What the task requires —
Among the entries, find the lines with the string "camera" and report them.

Source records —
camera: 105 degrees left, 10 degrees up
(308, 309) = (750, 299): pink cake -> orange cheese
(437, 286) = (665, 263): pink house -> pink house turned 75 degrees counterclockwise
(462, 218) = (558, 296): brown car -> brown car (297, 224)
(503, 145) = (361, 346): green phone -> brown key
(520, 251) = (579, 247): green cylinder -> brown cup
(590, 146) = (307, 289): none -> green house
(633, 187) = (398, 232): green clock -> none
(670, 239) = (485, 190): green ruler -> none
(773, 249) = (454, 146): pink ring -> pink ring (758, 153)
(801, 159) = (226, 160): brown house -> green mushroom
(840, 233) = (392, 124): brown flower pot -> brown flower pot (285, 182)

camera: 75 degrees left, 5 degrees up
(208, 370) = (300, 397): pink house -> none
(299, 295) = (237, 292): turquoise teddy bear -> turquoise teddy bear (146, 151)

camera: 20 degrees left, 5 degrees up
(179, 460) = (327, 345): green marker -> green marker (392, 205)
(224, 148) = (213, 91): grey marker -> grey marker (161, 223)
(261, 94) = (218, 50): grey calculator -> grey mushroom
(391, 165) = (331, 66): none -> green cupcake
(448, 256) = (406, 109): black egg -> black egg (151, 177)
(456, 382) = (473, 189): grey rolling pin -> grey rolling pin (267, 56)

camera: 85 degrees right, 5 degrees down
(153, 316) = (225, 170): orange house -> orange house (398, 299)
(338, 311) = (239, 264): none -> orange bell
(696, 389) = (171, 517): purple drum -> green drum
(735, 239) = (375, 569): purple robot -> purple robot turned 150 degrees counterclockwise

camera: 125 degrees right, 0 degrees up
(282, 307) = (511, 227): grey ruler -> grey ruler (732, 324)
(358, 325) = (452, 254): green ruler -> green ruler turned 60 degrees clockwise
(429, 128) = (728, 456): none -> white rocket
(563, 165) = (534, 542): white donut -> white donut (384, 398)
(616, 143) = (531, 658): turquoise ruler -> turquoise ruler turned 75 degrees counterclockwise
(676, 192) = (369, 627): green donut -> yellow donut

Solution to the problem —
camera: 105 degrees left, 10 degrees up
camera: 75 degrees left, 5 degrees up
camera: 20 degrees left, 5 degrees up
camera: 85 degrees right, 5 degrees down
camera: 125 degrees right, 0 degrees up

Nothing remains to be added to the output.